DATA FOR THE TASK START

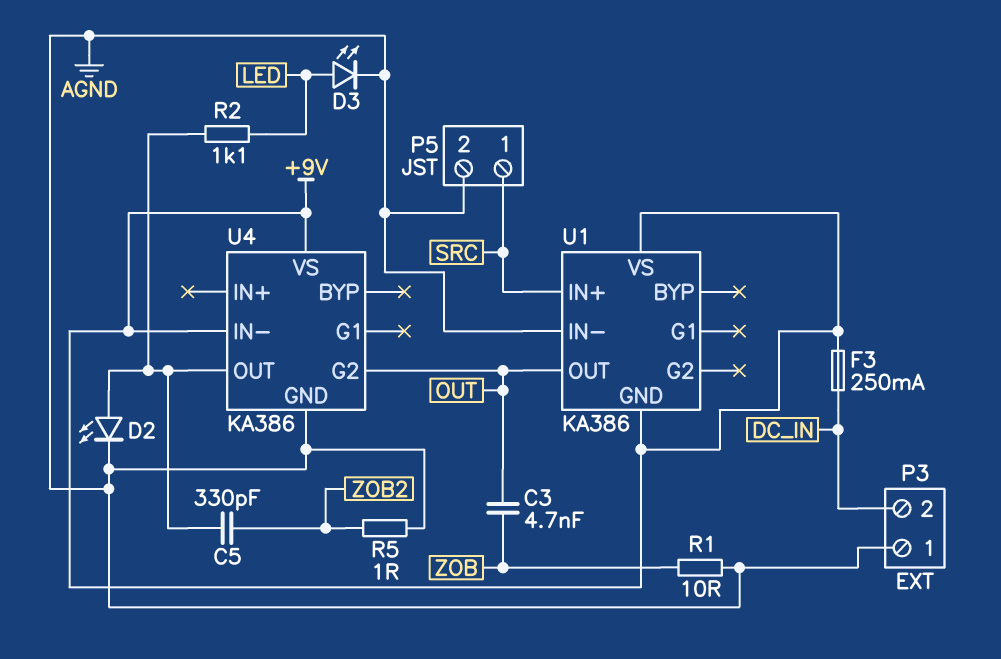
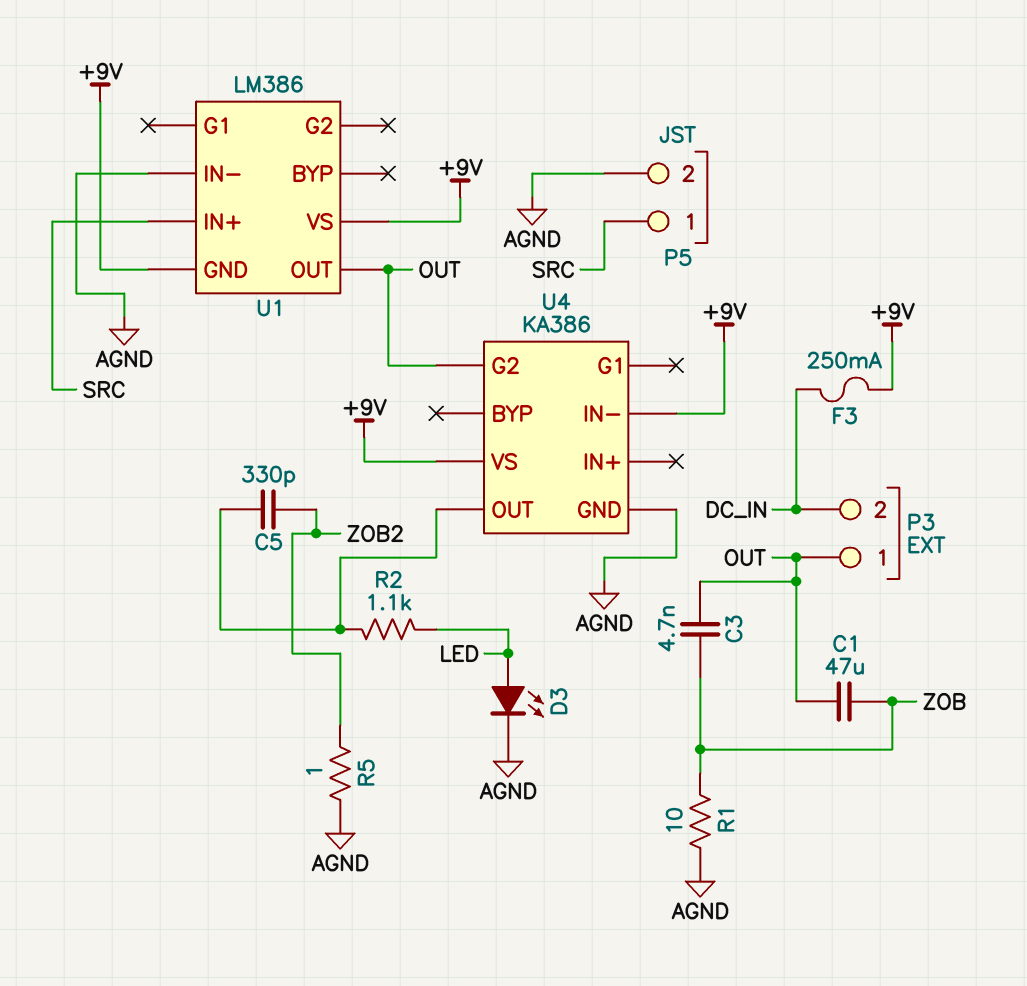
C1: none -> 47uF (OUT, ZOB)
D2: LED (A U4/OUT, K AGND) -> none
P3 pin 1: AGND -> OUT
U1: KA386 -> LM386

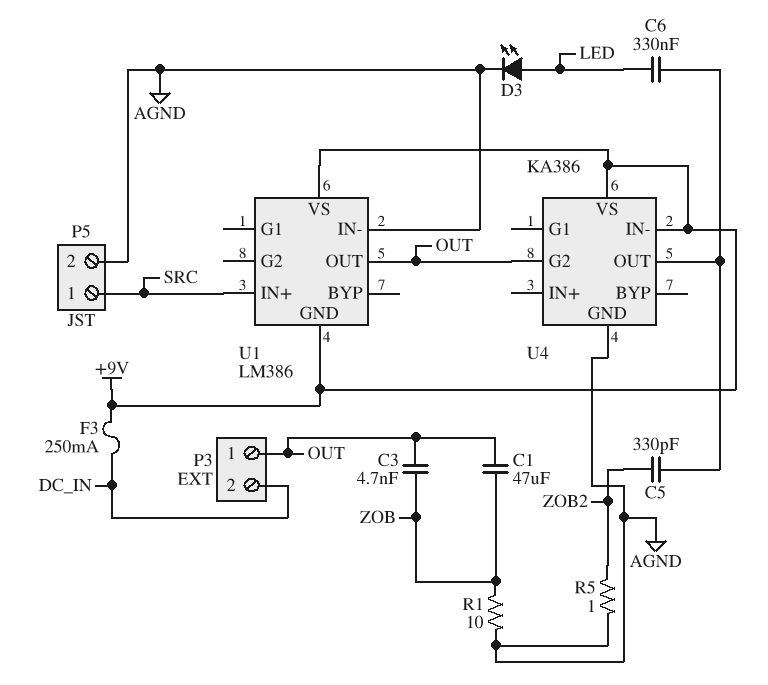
C6: none -> 330nF (LED, U4/OUT)
R2: 1.1k (LED, U4/OUT) -> none

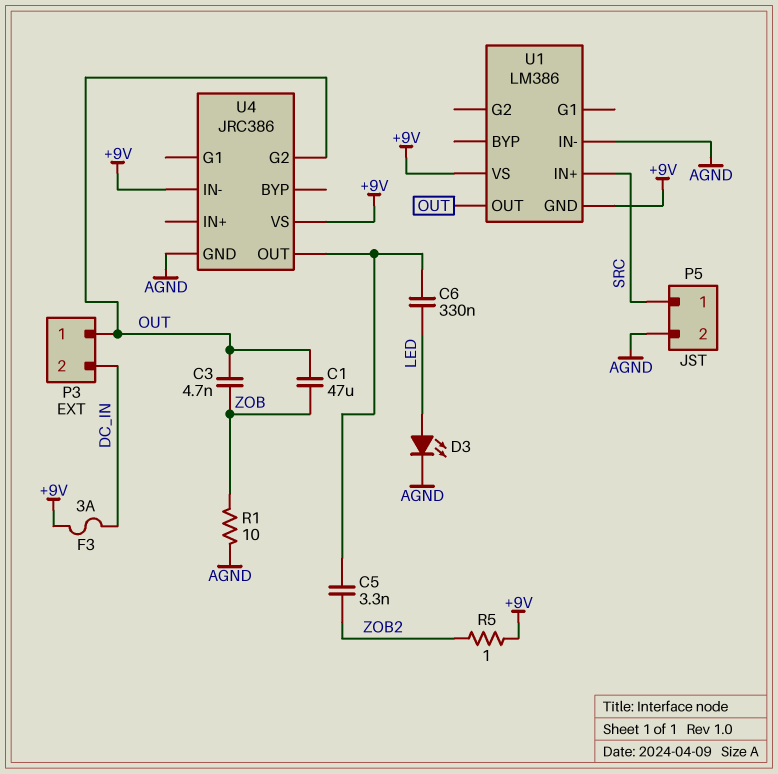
C5: 330pF (U4/OUT, ZOB2) -> 3.3nF (U4/OUT, ZOB2)
F3: 250mA (+9V, DC_IN) -> 3A (+9V, DC_IN)
R5: 1 (AGND, ZOB2) -> 1 (+9V, ZOB2)
U4: KA386 -> JRC386

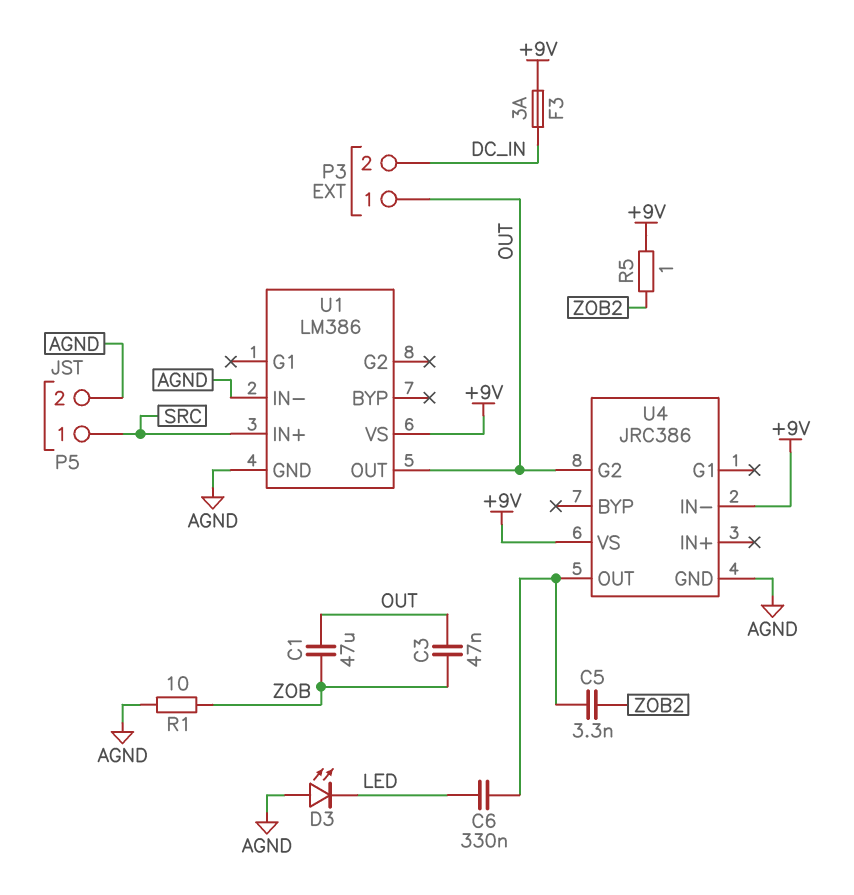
C3: 4.7nF (OUT, ZOB) -> 47nF (OUT, ZOB)
D3: LED (A LED, K AGND) -> LED (A AGND, K LED)
U1 pin GND: +9V -> AGND

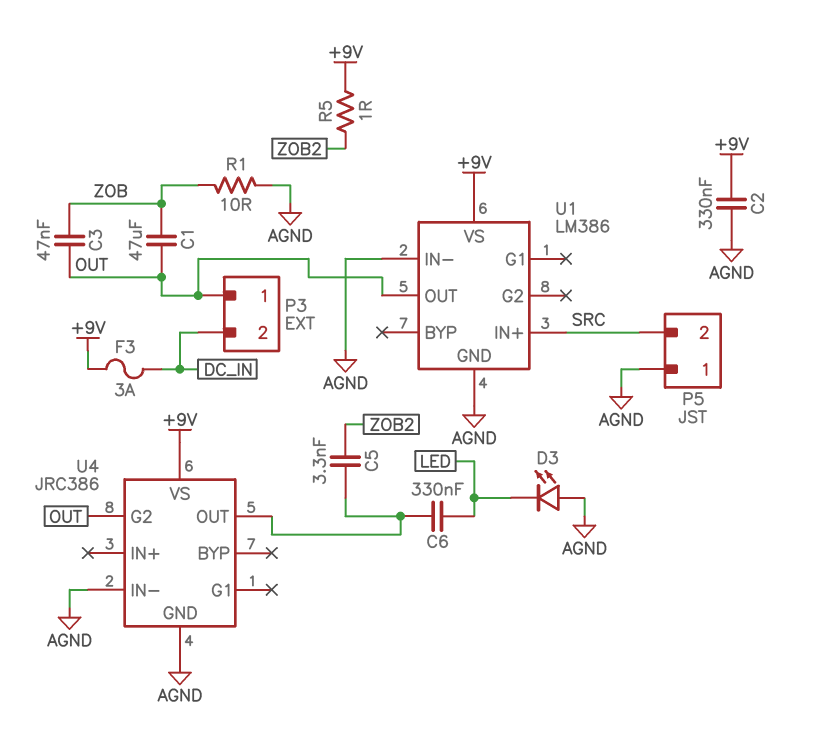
C2: none -> 330nF (+9V, AGND)
P5 pin 1: SRC -> AGND
P5 pin 2: AGND -> SRC
U4 pin IN-: +9V -> AGND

DATA FOR THE TASK END

**WHAT IS EXPECTED:**
Every line above in which the word "AGND" is present must be copied into the answer.

**TASK RESULT:**
D2: LED (A U4/OUT, K AGND) -> none
P3 pin 1: AGND -> OUT
R5: 1 (AGND, ZOB2) -> 1 (+9V, ZOB2)
D3: LED (A LED, K AGND) -> LED (A AGND, K LED)
U1 pin GND: +9V -> AGND
C2: none -> 330nF (+9V, AGND)
P5 pin 1: SRC -> AGND
P5 pin 2: AGND -> SRC
U4 pin IN-: +9V -> AGND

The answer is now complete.